Required work:
For the records below, output every line from the one holding "grey fork: 4 -> 3" through the final line, unaltered, and no other lines.

(Study material Opens)

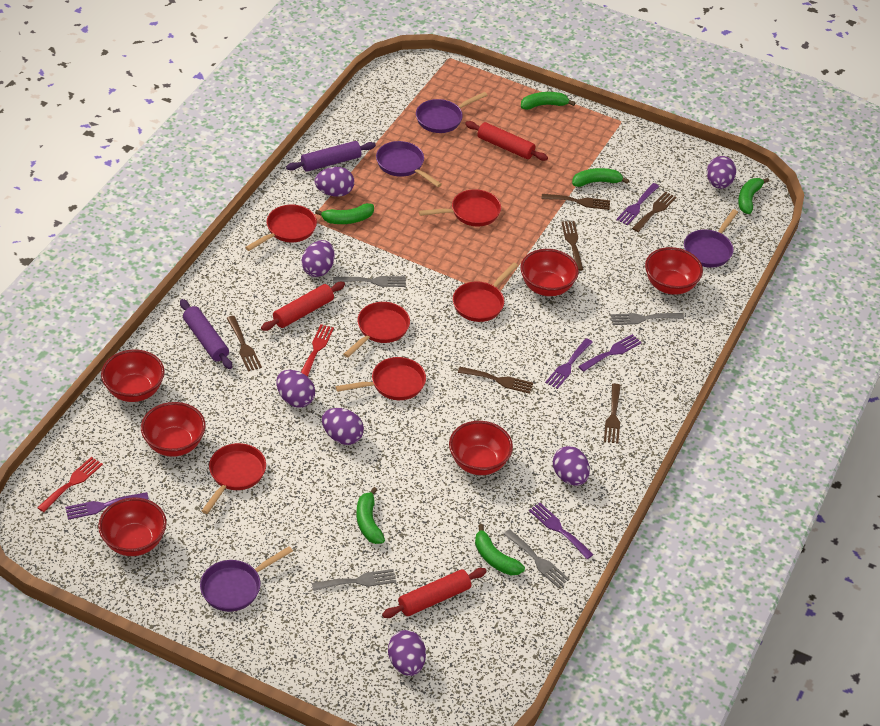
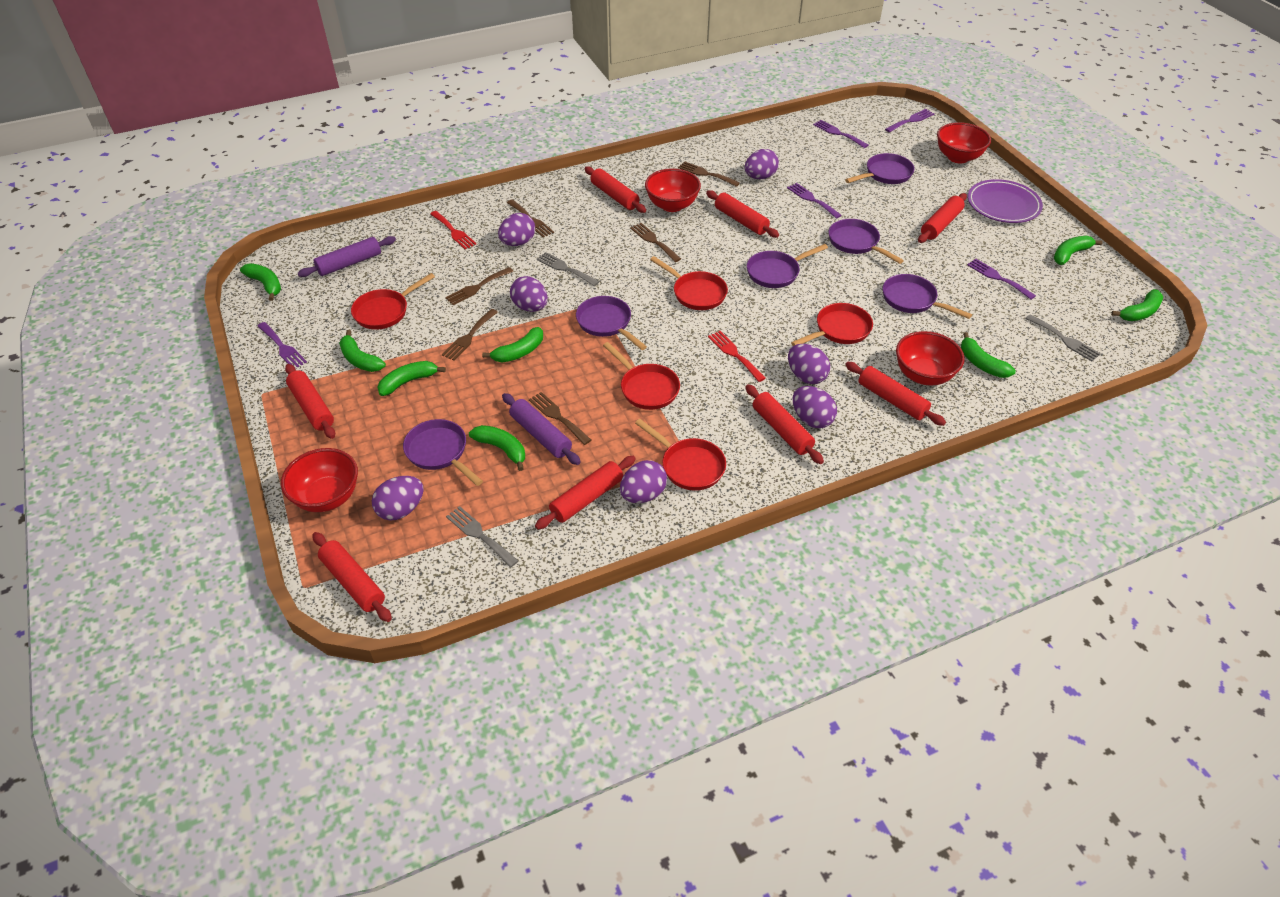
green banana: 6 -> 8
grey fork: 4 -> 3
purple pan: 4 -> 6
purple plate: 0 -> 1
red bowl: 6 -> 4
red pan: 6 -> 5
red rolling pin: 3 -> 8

(Study material Closes)

Answer box:
grey fork: 4 -> 3
purple pan: 4 -> 6
purple plate: 0 -> 1
red bowl: 6 -> 4
red pan: 6 -> 5
red rolling pin: 3 -> 8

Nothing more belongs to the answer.